Data records
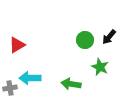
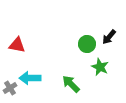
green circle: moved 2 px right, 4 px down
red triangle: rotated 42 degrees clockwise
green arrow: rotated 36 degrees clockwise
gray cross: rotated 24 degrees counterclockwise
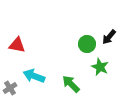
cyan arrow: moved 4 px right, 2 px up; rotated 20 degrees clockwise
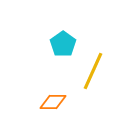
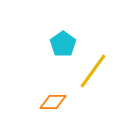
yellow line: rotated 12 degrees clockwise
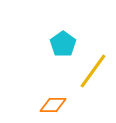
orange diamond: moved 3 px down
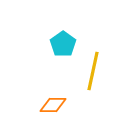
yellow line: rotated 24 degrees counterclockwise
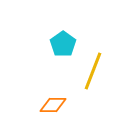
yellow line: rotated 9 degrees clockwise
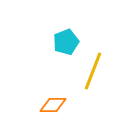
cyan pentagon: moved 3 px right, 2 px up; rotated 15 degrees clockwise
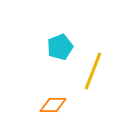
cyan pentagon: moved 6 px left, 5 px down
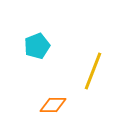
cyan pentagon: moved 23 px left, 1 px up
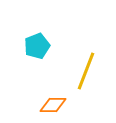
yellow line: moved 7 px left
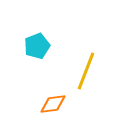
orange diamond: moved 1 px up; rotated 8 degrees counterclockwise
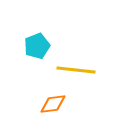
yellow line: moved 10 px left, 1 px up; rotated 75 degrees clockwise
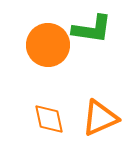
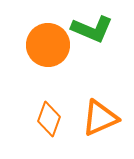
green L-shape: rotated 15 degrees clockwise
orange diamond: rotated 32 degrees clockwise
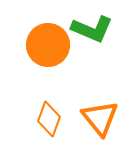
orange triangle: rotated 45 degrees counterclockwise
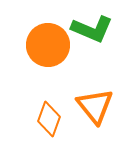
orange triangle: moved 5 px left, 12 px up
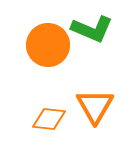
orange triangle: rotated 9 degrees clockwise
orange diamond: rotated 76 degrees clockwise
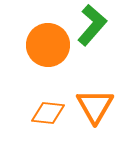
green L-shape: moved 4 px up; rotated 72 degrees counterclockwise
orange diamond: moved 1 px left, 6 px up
---
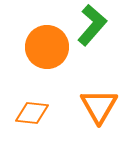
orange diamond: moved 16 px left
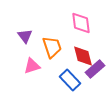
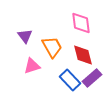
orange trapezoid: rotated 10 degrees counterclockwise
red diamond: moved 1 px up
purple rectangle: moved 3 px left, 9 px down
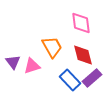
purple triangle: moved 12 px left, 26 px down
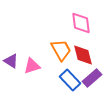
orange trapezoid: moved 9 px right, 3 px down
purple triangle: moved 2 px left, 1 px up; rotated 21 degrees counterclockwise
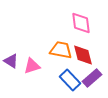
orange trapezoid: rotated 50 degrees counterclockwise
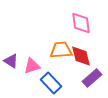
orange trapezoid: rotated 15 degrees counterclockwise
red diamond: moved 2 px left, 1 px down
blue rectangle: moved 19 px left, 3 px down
--
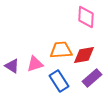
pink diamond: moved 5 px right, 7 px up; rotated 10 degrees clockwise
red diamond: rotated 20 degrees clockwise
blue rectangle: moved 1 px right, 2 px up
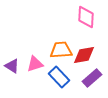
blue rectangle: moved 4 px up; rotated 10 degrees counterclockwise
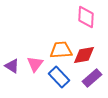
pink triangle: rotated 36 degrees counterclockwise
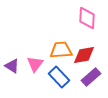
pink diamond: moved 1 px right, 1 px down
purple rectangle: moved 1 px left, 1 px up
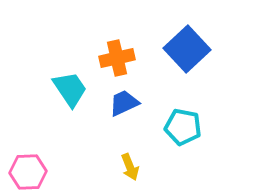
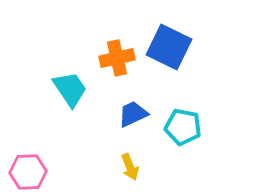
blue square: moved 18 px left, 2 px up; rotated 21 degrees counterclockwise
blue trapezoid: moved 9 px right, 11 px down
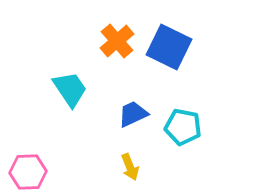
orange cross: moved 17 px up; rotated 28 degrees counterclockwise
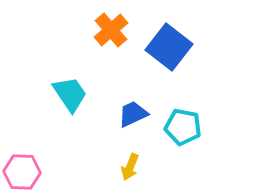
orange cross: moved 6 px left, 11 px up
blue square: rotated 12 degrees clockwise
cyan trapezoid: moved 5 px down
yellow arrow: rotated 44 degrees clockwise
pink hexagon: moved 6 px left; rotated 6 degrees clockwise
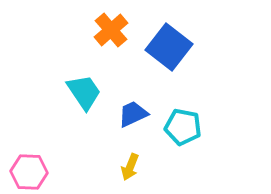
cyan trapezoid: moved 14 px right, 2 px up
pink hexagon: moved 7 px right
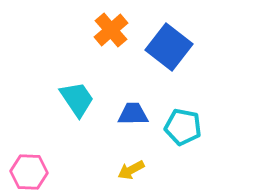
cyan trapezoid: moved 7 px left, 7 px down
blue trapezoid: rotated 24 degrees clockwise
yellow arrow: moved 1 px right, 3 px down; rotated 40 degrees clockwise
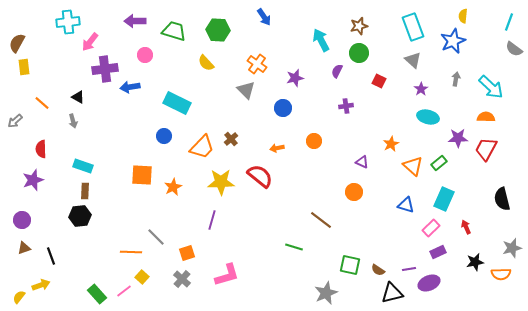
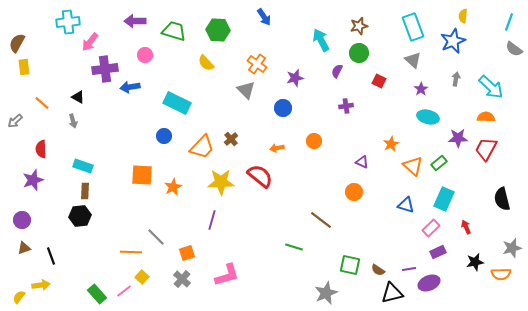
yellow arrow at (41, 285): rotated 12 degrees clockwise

Task to complete
Retype everything in the records above from the line containing "green circle: moved 2 px right, 4 px down" down to the line containing "orange diamond: rotated 76 degrees clockwise", including both of those lines. Leave the pictures out of your answer.

Written response
green circle: moved 2 px right, 4 px down
red triangle: rotated 42 degrees clockwise
green arrow: rotated 36 degrees clockwise
gray cross: rotated 24 degrees counterclockwise
cyan arrow: moved 4 px right, 2 px up; rotated 20 degrees clockwise
yellow line: rotated 12 degrees clockwise
orange diamond: moved 3 px down
yellow line: rotated 24 degrees counterclockwise
yellow line: rotated 9 degrees clockwise
cyan pentagon: moved 3 px right, 2 px up; rotated 15 degrees clockwise
cyan pentagon: moved 6 px left, 5 px down
cyan pentagon: moved 23 px left, 1 px up
yellow line: moved 7 px left
orange diamond: moved 1 px up; rotated 8 degrees counterclockwise
yellow line: moved 10 px left, 1 px up; rotated 75 degrees clockwise
green L-shape: rotated 15 degrees clockwise
orange diamond: rotated 32 degrees clockwise
orange triangle: rotated 45 degrees counterclockwise
orange triangle: moved 5 px left, 12 px up
orange triangle: rotated 9 degrees clockwise
orange diamond: rotated 76 degrees clockwise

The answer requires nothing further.